SHORT EXERCISE:
In how many of the rows below does the word "rectangle" appear? Reply with the number alone.

RECORD SET:
• • •
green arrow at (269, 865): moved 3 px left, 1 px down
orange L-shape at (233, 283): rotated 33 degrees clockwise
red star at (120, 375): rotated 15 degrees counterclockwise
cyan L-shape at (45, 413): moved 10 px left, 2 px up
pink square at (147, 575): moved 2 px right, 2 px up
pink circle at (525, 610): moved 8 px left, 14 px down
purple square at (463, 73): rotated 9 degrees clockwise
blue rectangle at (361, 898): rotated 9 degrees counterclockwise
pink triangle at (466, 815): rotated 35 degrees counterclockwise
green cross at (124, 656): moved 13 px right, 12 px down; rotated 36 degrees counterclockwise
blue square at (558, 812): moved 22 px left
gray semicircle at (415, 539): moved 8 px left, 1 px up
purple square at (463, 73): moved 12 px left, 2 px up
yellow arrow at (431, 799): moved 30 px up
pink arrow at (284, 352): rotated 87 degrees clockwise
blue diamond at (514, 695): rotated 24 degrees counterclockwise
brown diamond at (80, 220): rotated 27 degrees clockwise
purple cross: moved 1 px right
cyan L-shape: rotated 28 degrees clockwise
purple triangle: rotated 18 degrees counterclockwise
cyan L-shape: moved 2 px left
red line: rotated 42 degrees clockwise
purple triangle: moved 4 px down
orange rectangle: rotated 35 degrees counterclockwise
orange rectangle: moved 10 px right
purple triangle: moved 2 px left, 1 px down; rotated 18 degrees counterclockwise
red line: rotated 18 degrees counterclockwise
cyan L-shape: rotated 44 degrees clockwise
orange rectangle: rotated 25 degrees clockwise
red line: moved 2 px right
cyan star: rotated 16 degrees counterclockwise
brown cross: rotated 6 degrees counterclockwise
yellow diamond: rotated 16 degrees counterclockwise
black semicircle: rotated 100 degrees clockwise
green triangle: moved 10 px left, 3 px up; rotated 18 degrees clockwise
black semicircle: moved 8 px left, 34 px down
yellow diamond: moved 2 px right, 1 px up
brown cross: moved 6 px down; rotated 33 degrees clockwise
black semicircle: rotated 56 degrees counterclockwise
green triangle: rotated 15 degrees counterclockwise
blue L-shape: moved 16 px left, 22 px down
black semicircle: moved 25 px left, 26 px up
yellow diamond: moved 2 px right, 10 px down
• • •
TASK RESULT:
4